> **EXERCISE REQUIREMENTS**
Which lines in the data below contain the word "SCALE"? Return each of them.

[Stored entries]

################

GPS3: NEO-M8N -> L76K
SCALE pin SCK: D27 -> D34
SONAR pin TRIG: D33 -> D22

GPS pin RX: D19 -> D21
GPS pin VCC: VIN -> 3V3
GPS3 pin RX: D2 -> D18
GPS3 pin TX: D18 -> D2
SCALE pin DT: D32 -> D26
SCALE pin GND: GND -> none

################

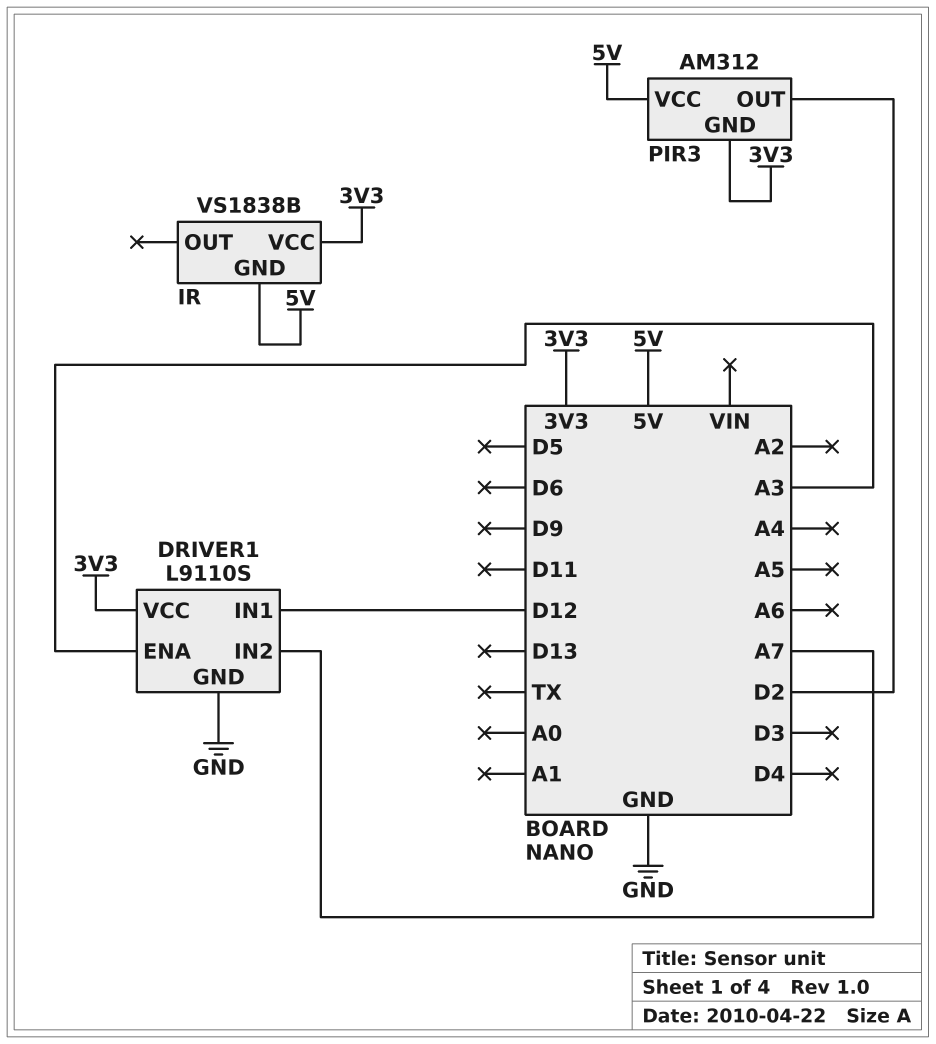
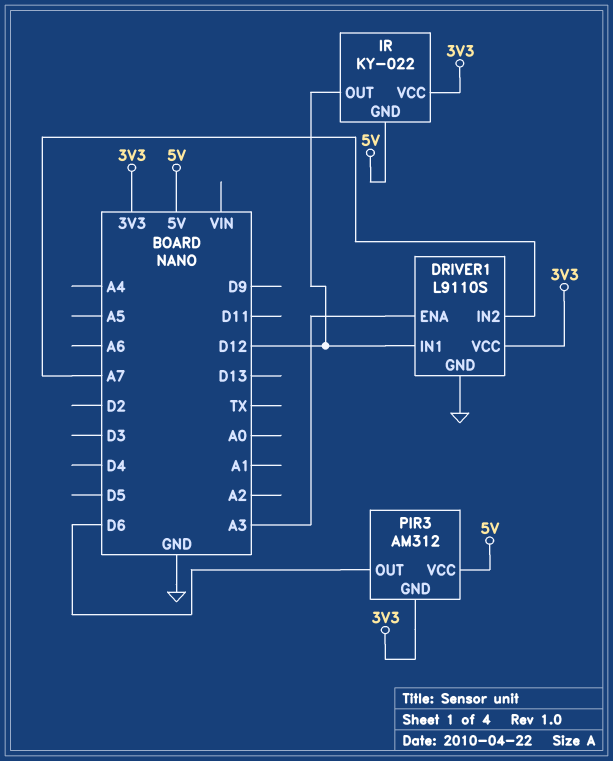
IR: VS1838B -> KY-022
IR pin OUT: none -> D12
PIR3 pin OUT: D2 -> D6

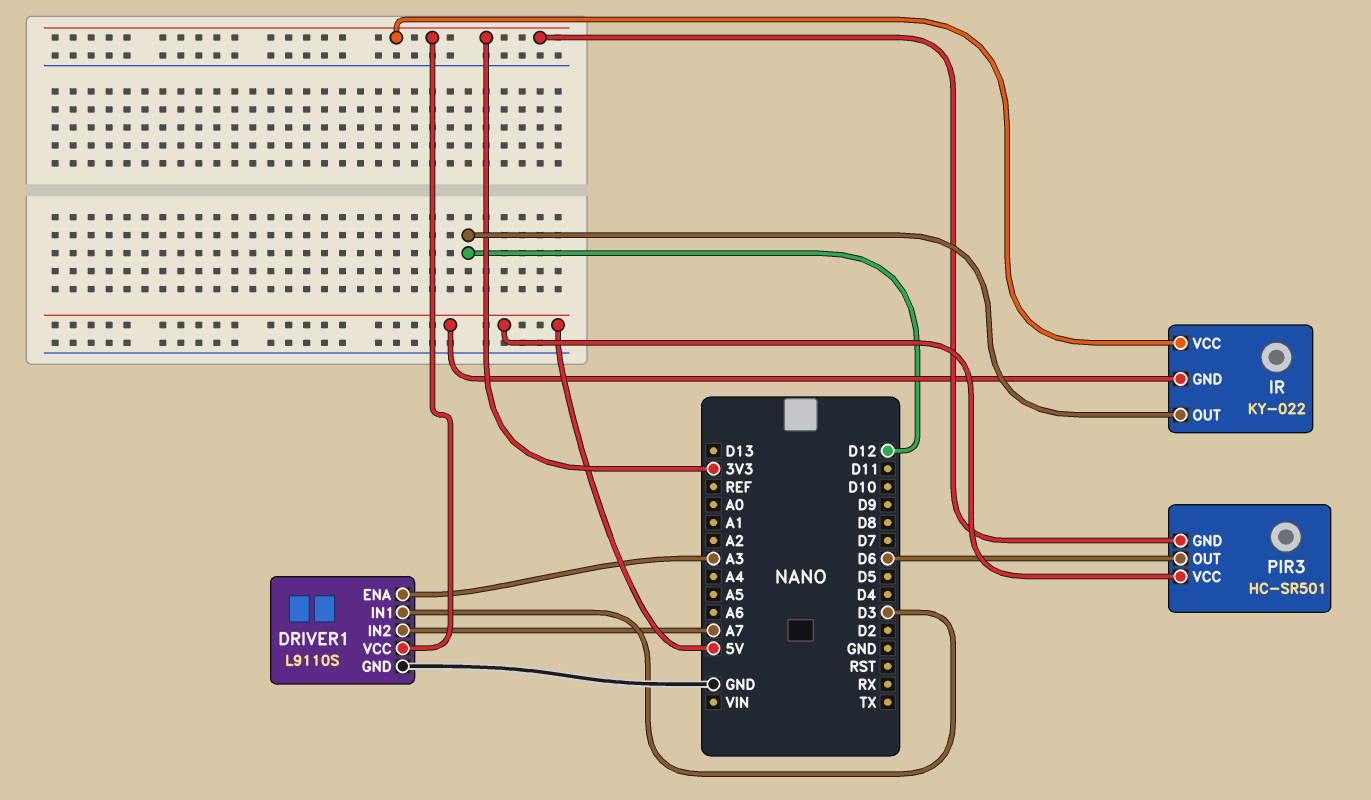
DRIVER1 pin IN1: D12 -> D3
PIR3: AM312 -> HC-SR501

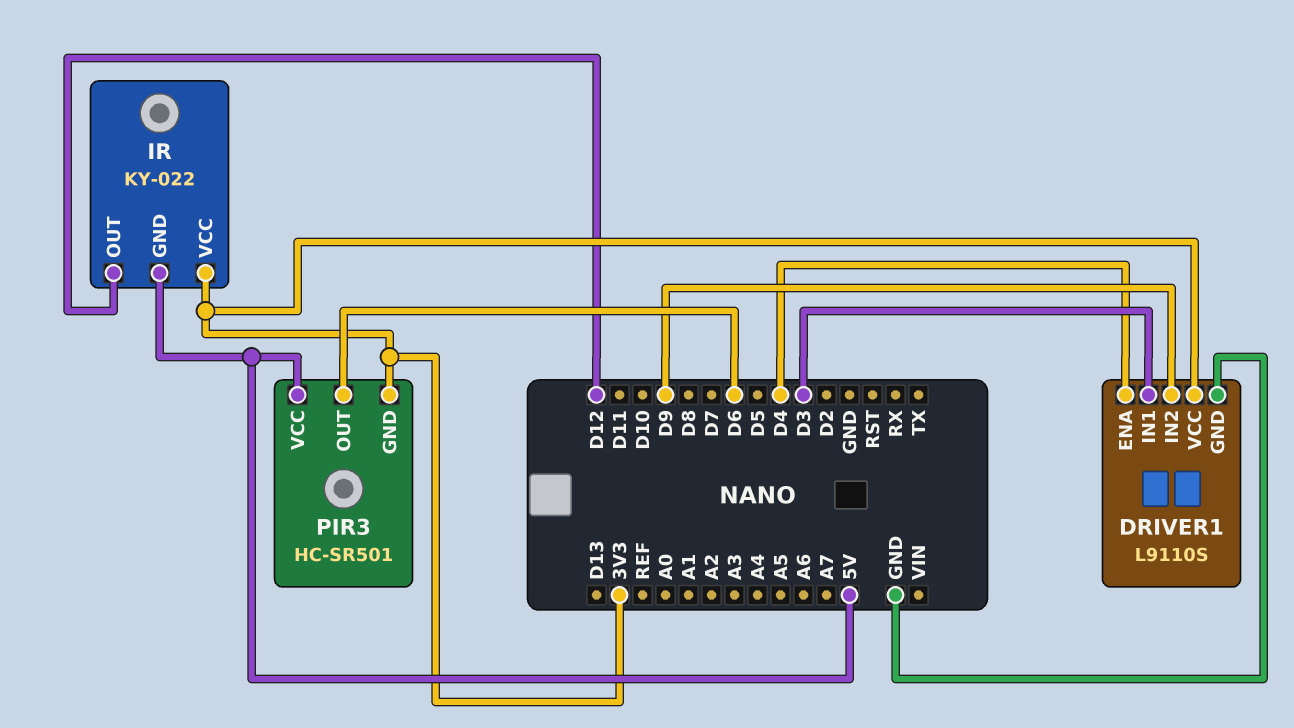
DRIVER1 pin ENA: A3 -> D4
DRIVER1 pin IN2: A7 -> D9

################

> **OUTPUT FOR THIS EXERCISE**
SCALE pin SCK: D27 -> D34
SCALE pin DT: D32 -> D26
SCALE pin GND: GND -> none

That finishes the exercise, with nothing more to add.